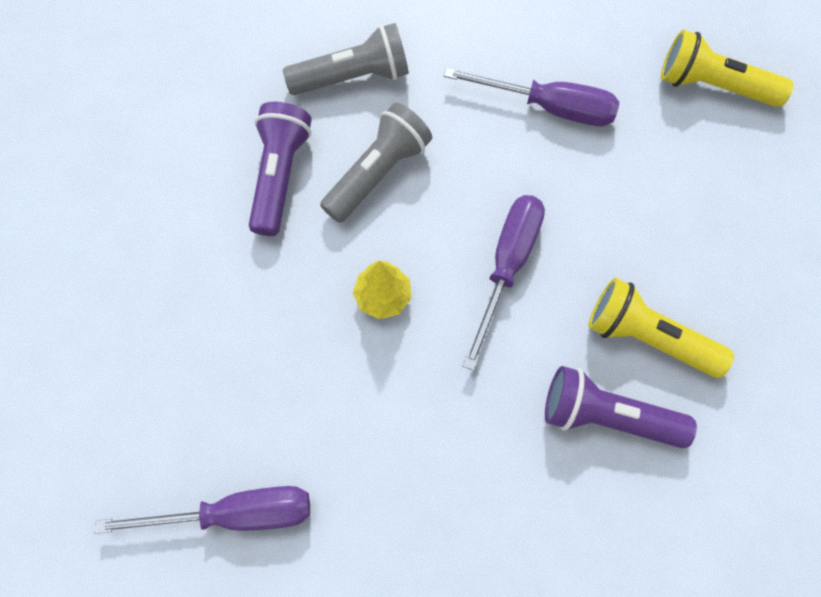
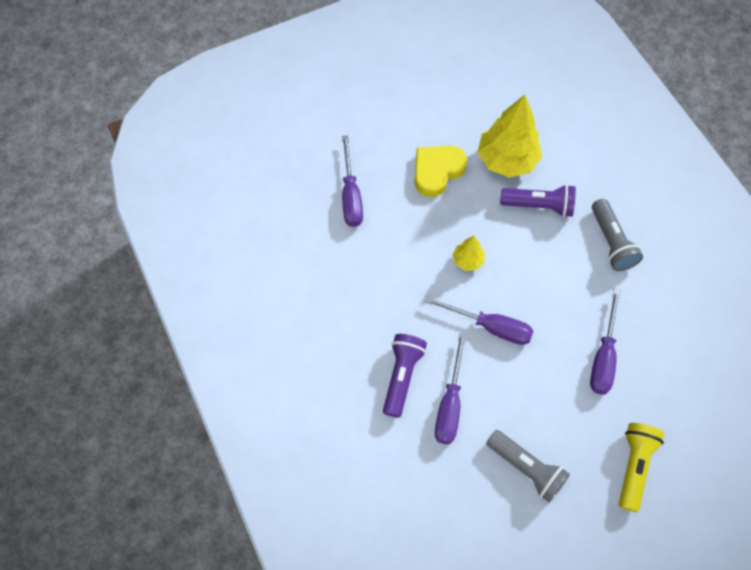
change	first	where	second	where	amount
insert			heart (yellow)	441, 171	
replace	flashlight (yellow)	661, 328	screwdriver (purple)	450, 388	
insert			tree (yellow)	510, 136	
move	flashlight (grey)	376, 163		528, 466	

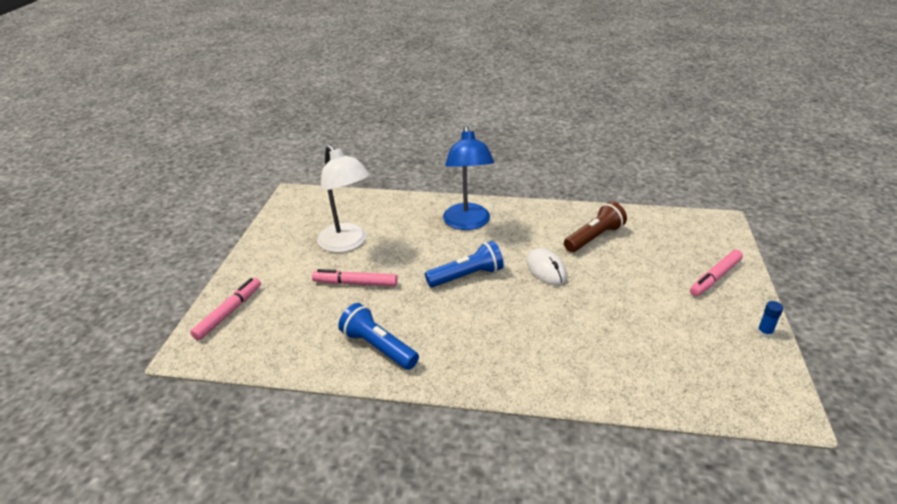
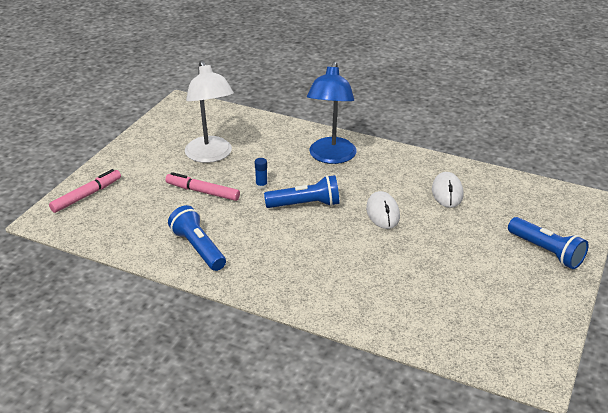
change	first	where	second	where	amount
move	glue stick (blue)	770, 319		261, 173	
replace	flashlight (brown)	595, 226	mouse (white)	448, 190	
replace	marker (pink)	716, 273	flashlight (blue)	548, 243	

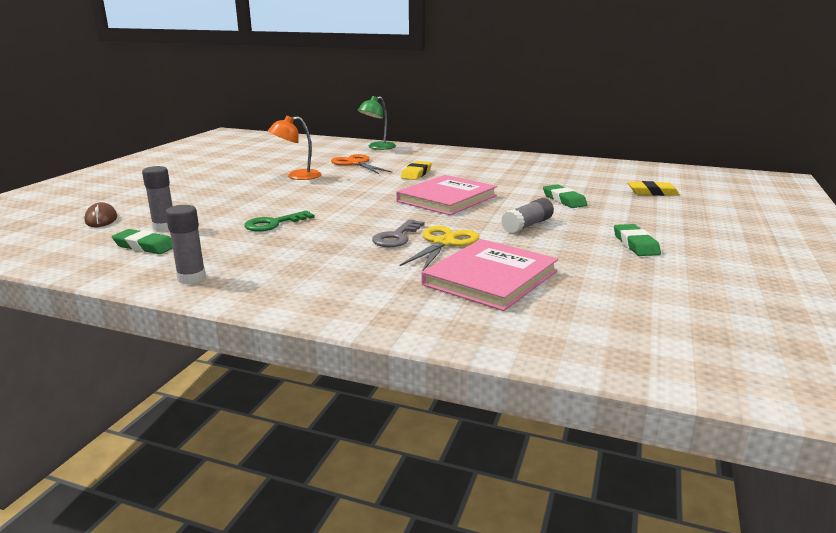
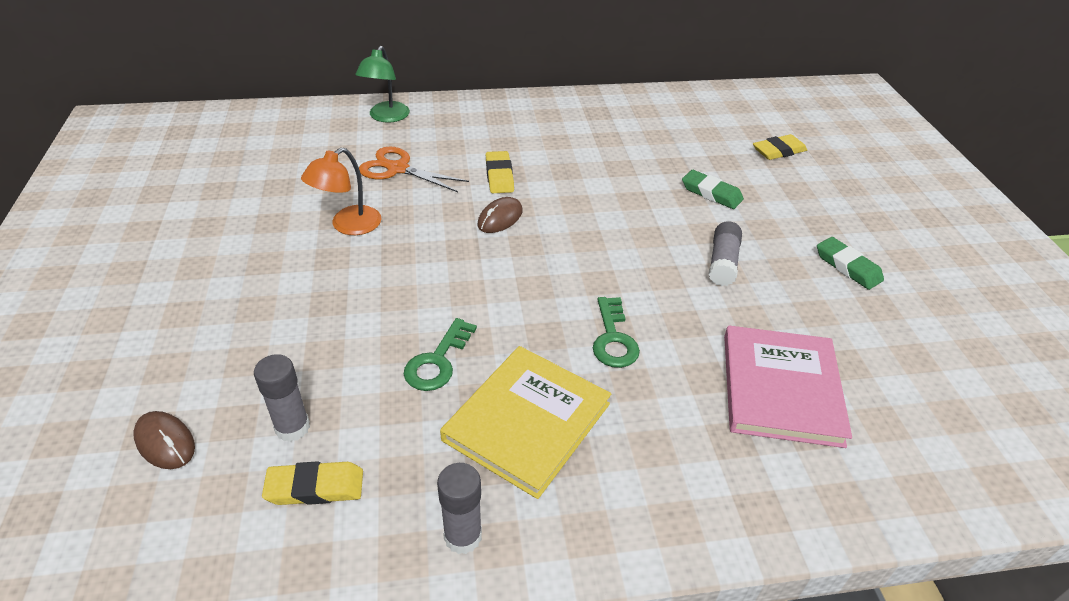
change	first	where	second	where	amount
recolor	eraser (green)	142, 241	eraser (yellow)	312, 483	
insert			book (yellow)	525, 422	
insert			mouse (brown)	499, 215	
recolor	key (grey)	398, 233	key (green)	616, 332	
delete	book (pink)	446, 195			
delete	scissors (yellow)	439, 248			

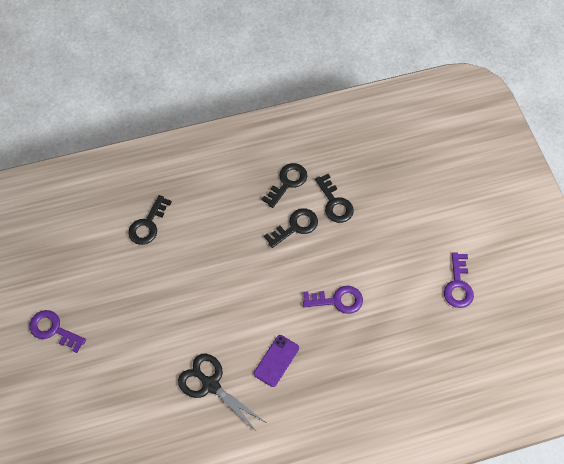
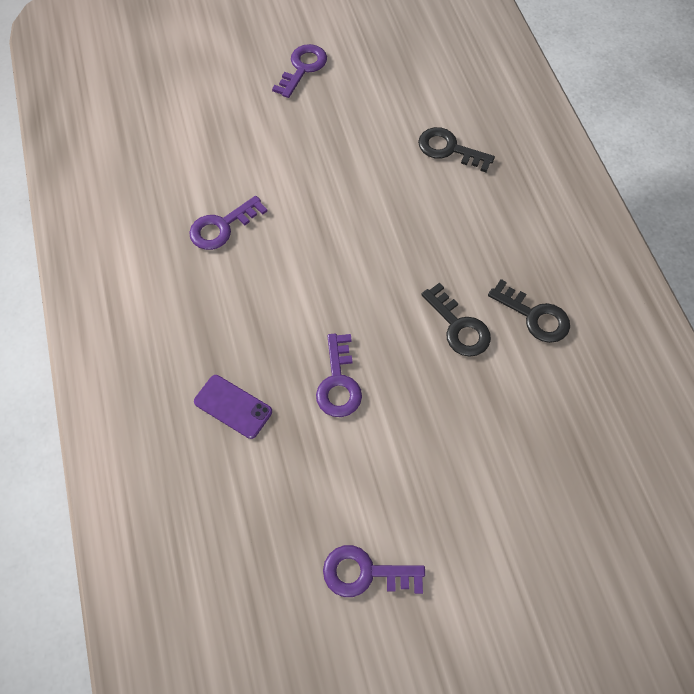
change	first	where	second	where	amount
replace	scissors (black)	221, 393	key (purple)	228, 223	
move	phone (purple)	276, 361		233, 407	
delete	key (black)	334, 198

#####

§ **The problem**
Check each line of the material for the word "delete". Copy the ones that have it.

§ **Solution to this task**
delete	book (pink)	446, 195			
delete	scissors (yellow)	439, 248			
delete	key (black)	334, 198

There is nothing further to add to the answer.